→ **DATA**
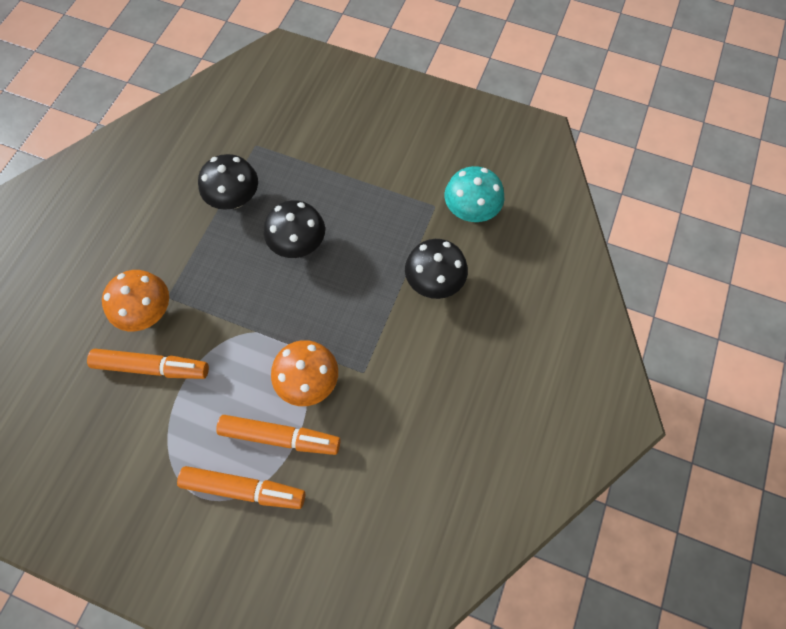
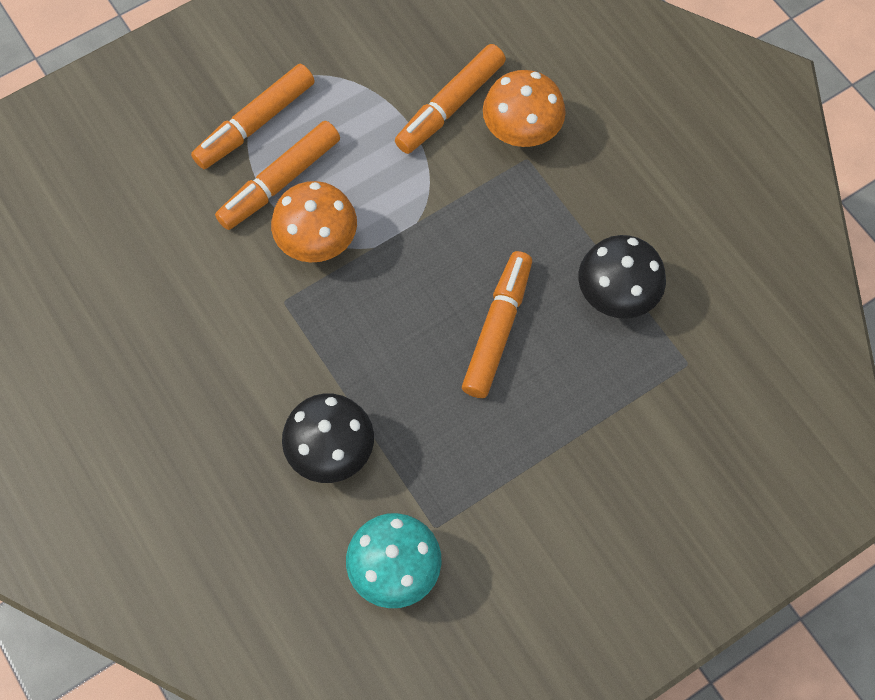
camera: 125 degrees right, 0 degrees up
(298, 244) = (498, 329): black mushroom -> orange marker

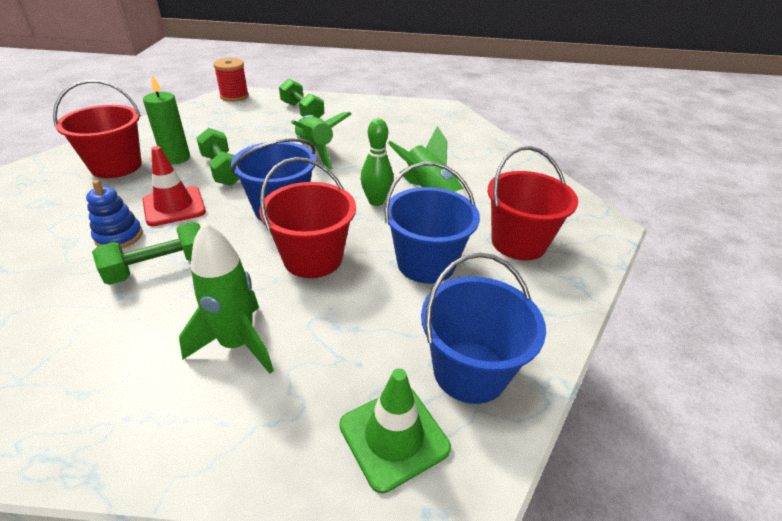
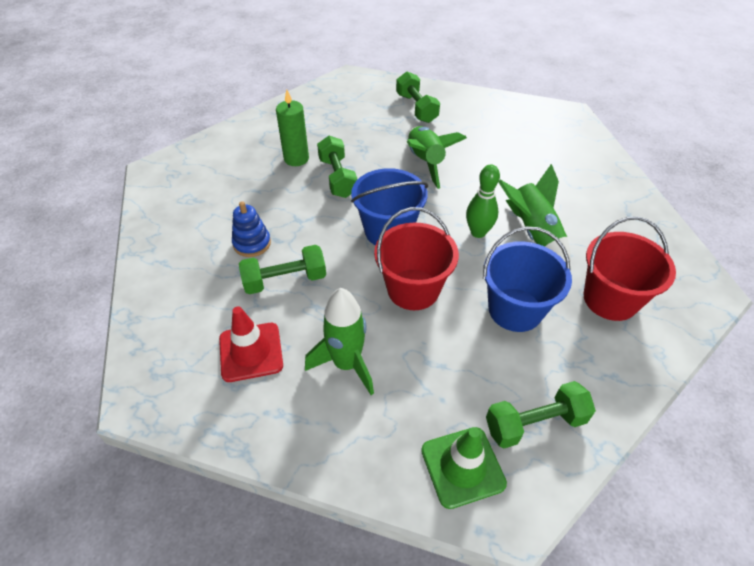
camera: 15 degrees right, 10 degrees up
(116, 166) = (245, 163): red bucket -> none
(174, 206) = (296, 216): red traffic cone -> red traffic cone (251, 352)
(234, 96) = (350, 81): red spool -> none
(470, 371) = (535, 423): blue bucket -> green dumbbell

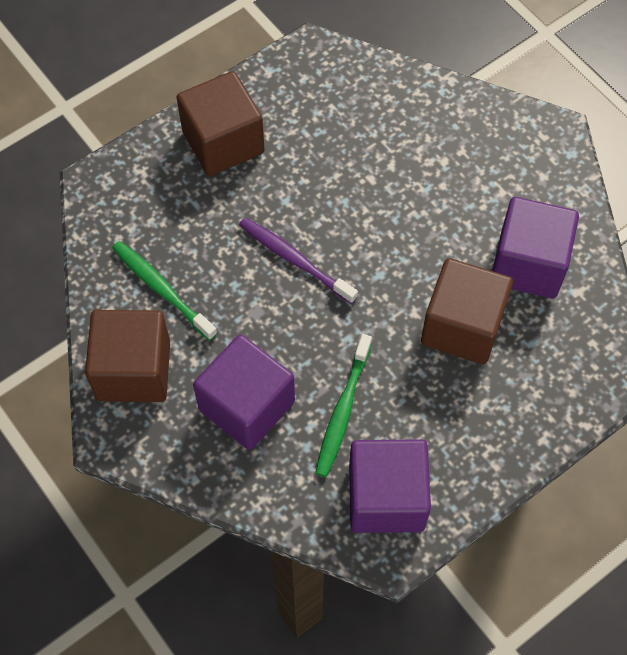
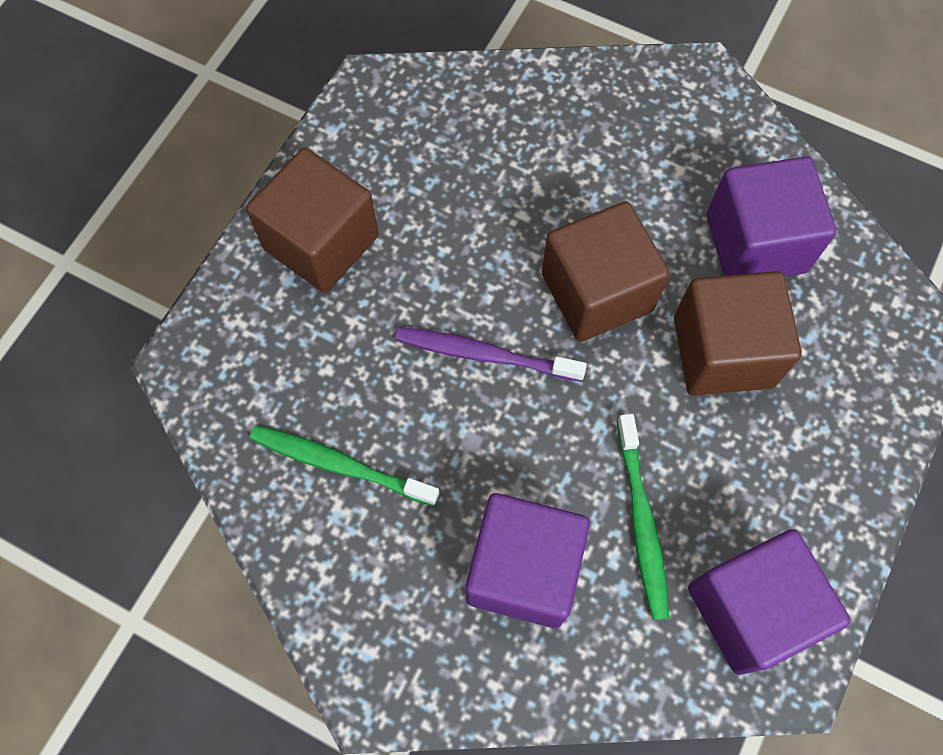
camera: 25 degrees left, 5 degrees up
(133, 370) = (358, 589): brown cube -> brown cube (597, 292)

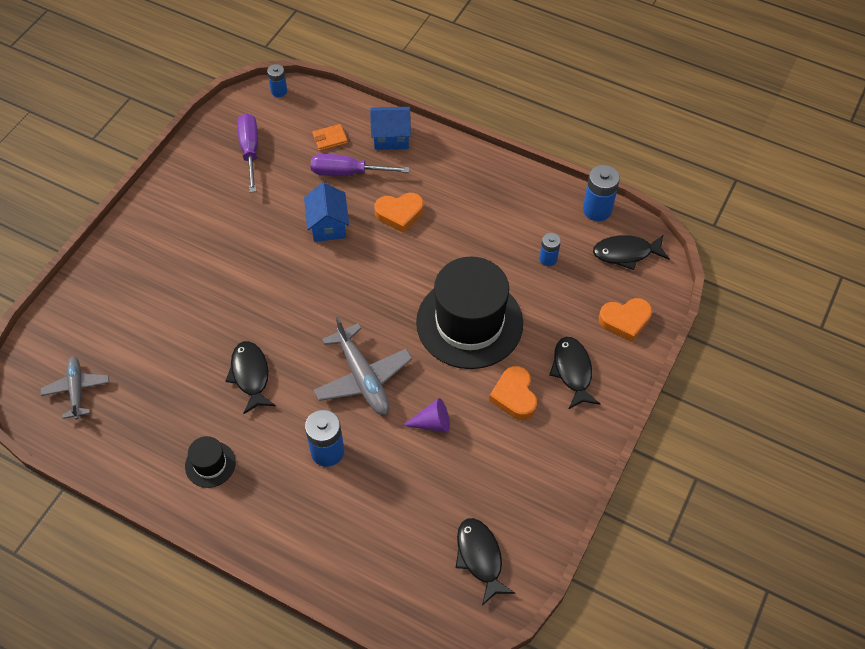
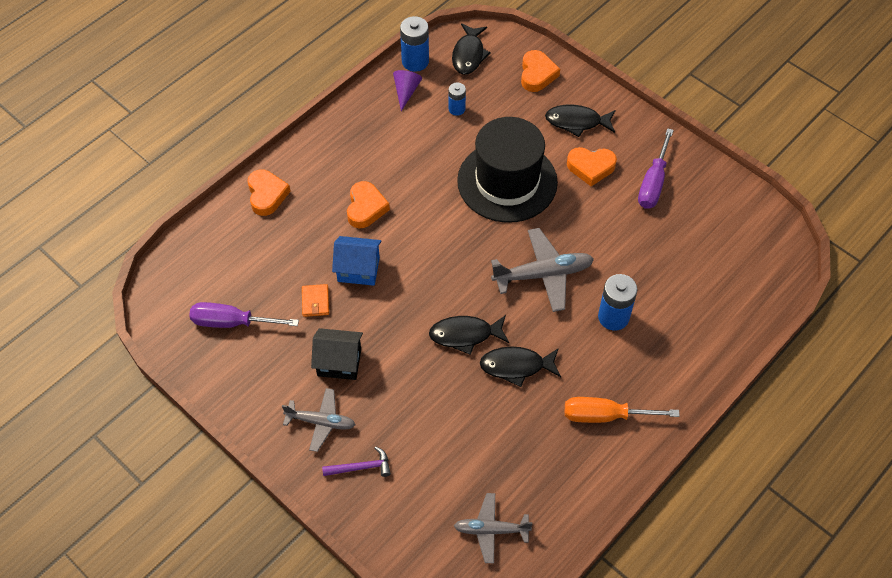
camera: 75 degrees left, 0 degrees up
(125, 277) = (361, 467): none -> purple hammer
(164, 238) = (321, 422): none -> grey plane
(210, 464) = (605, 416): black hat -> orange screwdriver
(226, 236) = (339, 362): none -> black house
(279, 91) = (158, 281): blue battery -> none
(330, 139) = (246, 247): orange wallet -> orange wallet (315, 301)
(348, 173) = (298, 240): purple screwdriver -> purple screwdriver (653, 182)
(391, 137) = (267, 195): blue house -> orange heart
(432, 423) = (603, 232): purple cone -> purple cone (406, 92)
(480, 557) = (735, 226): black fish -> black fish (465, 335)

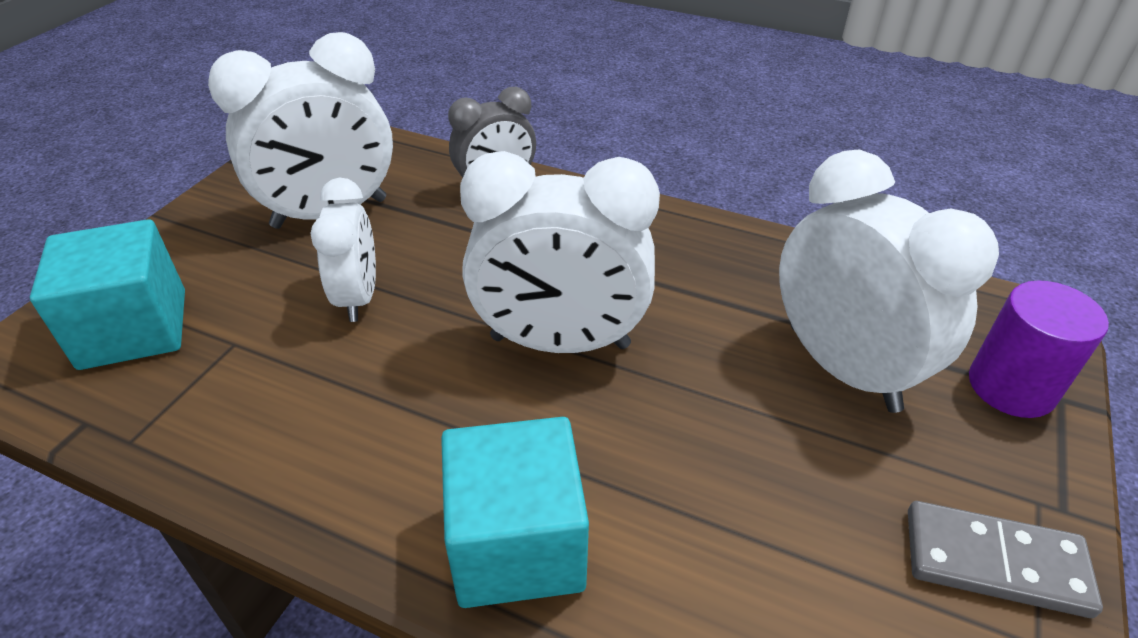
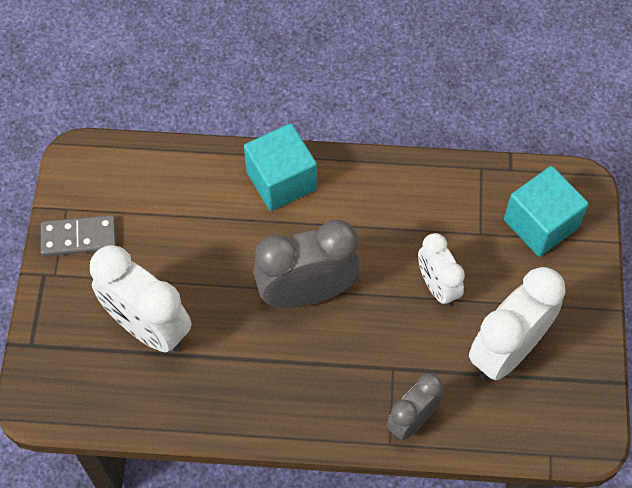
camera: 160 degrees right, 20 degrees up
(560, 342) = (307, 293): white clock -> grey clock
(1011, 386) = (56, 344): purple cylinder -> none

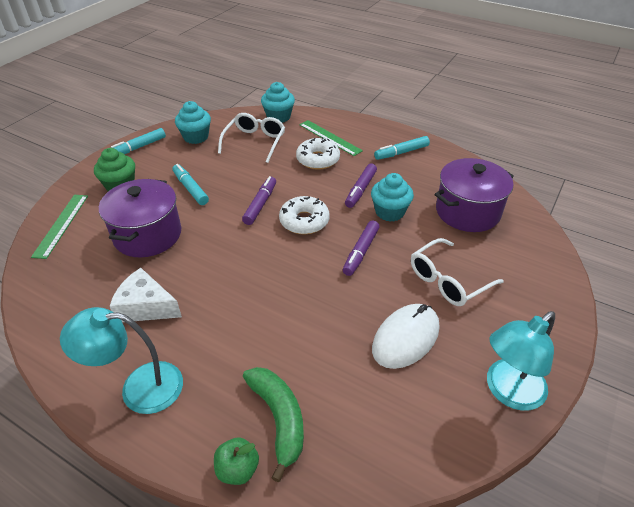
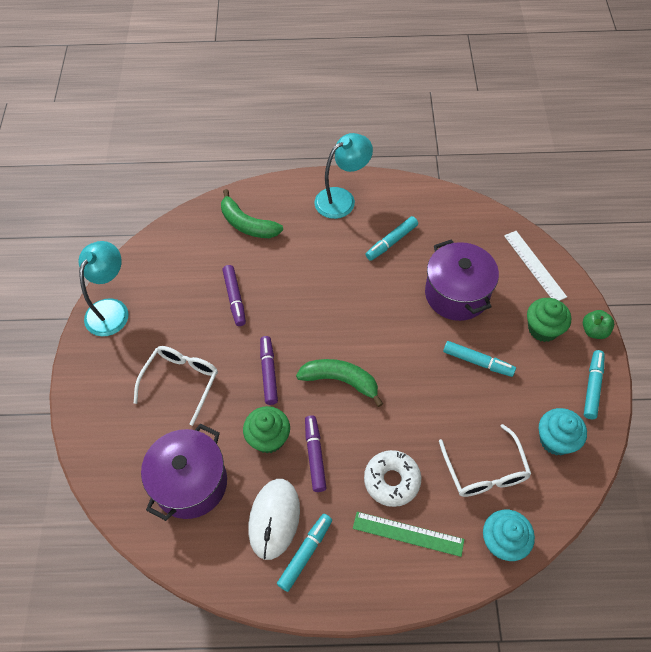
camera: 150 degrees right, 15 degrees up
(61, 225) = (534, 265): green ruler -> white ruler
(146, 307) = (391, 242): white cheese -> turquoise marker
(237, 469) = (252, 193): green apple -> green apple (594, 331)
(260, 204) = (396, 379): purple marker -> purple marker (234, 298)
(304, 221) = (340, 381): white donut -> green banana
(389, 212) = (268, 438): turquoise cupcake -> green cupcake
(406, 338) = (194, 312): white mouse -> white mouse (274, 519)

→ **WORK ORDER**
Return only the part above that opens with the line containing "(234, 96) = (350, 81): red spool -> none" and closes with the line containing "(391, 137) = (267, 195): blue", exactly and with both ends, skipping the pictures.

→ **FINAL ANSWER**
(234, 96) = (350, 81): red spool -> none
(470, 371) = (535, 423): blue bucket -> green dumbbell

camera: 25 degrees left, 5 degrees up
(133, 370) = (358, 589): brown cube -> brown cube (597, 292)

camera: 75 degrees left, 0 degrees up
(125, 277) = (361, 467): none -> purple hammer
(164, 238) = (321, 422): none -> grey plane
(210, 464) = (605, 416): black hat -> orange screwdriver
(226, 236) = (339, 362): none -> black house
(279, 91) = (158, 281): blue battery -> none
(330, 139) = (246, 247): orange wallet -> orange wallet (315, 301)
(348, 173) = (298, 240): purple screwdriver -> purple screwdriver (653, 182)
(391, 137) = (267, 195): blue house -> orange heart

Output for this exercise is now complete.